Would you please copy exactly the line with "(445, 166) = (493, 435): none -> brown nut" and all lines that follow it in the data below, through the last one?

-- AVAILABLE DATA follows --

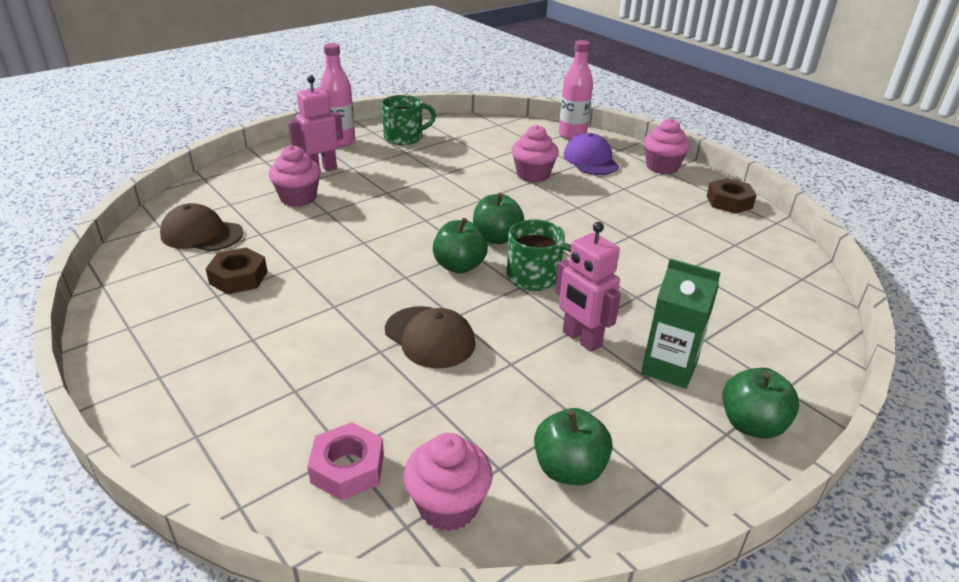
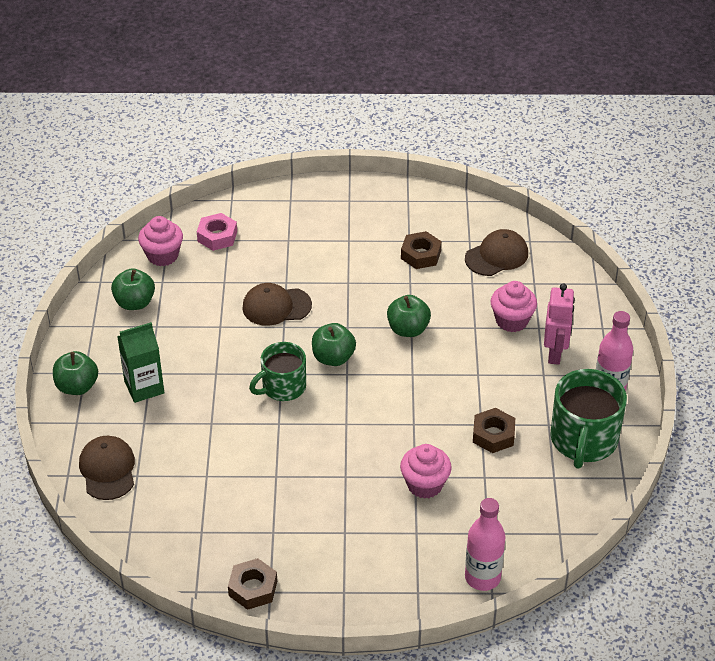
camera: 130 degrees right, 10 degrees up
(404, 137) = (583, 440): green mug -> green mug, size x1.51
(445, 166) = (493, 435): none -> brown nut
(496, 238) = (348, 397): green apple -> green apple (408, 329)
(581, 339) = (205, 367): pink robot -> none
(590, 160) = (416, 549): purple cap -> none
(662, 167) = (353, 595): pink cupcake -> none
(784, 328) = (108, 470): none -> brown cap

-- AVAILABLE DATA concluded --

ANSWER BOX:
(445, 166) = (493, 435): none -> brown nut
(496, 238) = (348, 397): green apple -> green apple (408, 329)
(581, 339) = (205, 367): pink robot -> none
(590, 160) = (416, 549): purple cap -> none
(662, 167) = (353, 595): pink cupcake -> none
(784, 328) = (108, 470): none -> brown cap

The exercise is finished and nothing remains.